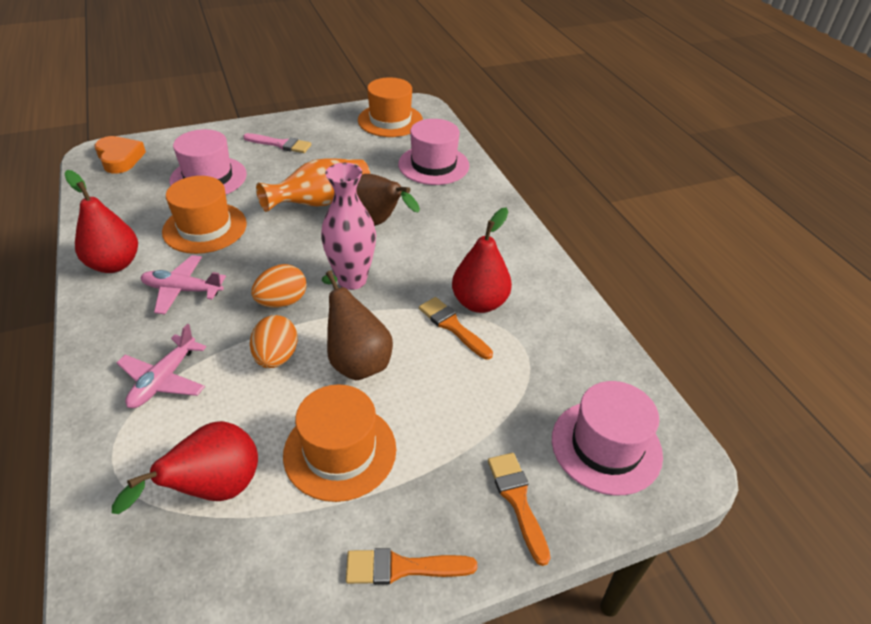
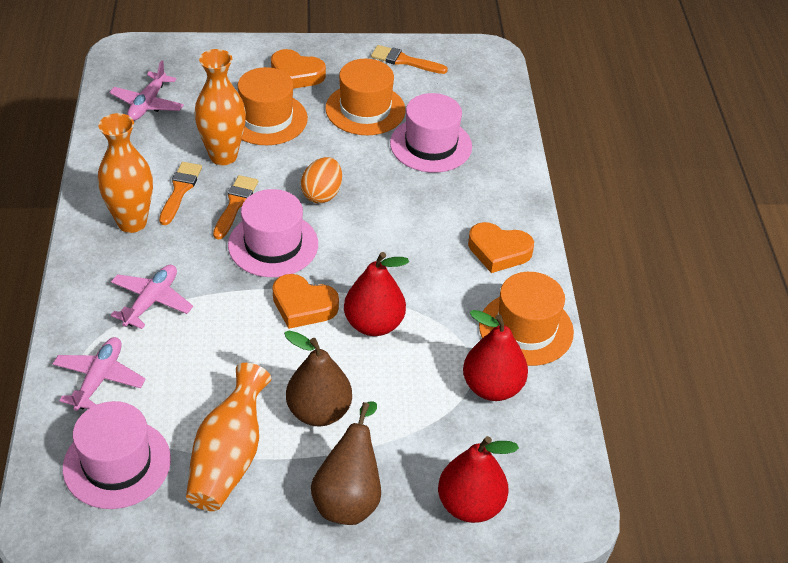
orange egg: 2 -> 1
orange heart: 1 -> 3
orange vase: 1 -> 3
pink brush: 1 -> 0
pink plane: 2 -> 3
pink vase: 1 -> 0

◇ ◇ ◇ ◇

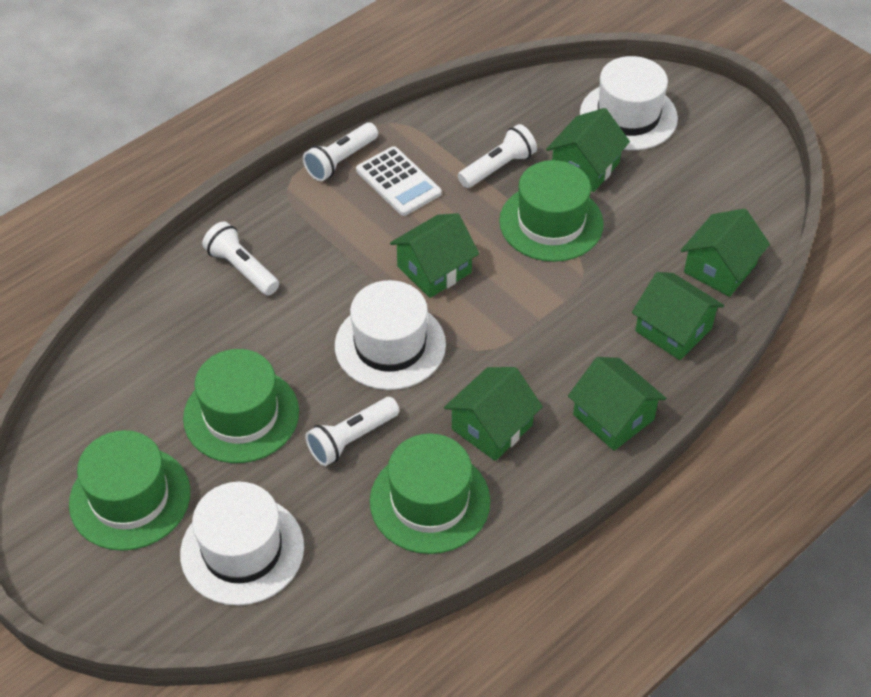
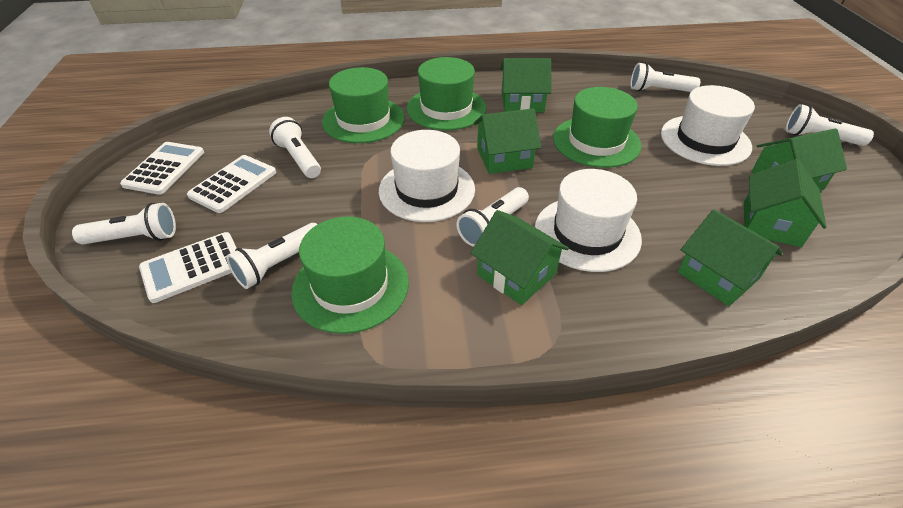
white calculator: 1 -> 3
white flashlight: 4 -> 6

◇ ◇ ◇ ◇

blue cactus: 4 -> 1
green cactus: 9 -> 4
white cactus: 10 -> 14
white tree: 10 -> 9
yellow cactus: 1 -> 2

◇ ◇ ◇ ◇

### WORK INSTRUCTIONS
Pick out each line in the material containing "pink".

### WRITTEN REPLY
pink brush: 1 -> 0
pink plane: 2 -> 3
pink vase: 1 -> 0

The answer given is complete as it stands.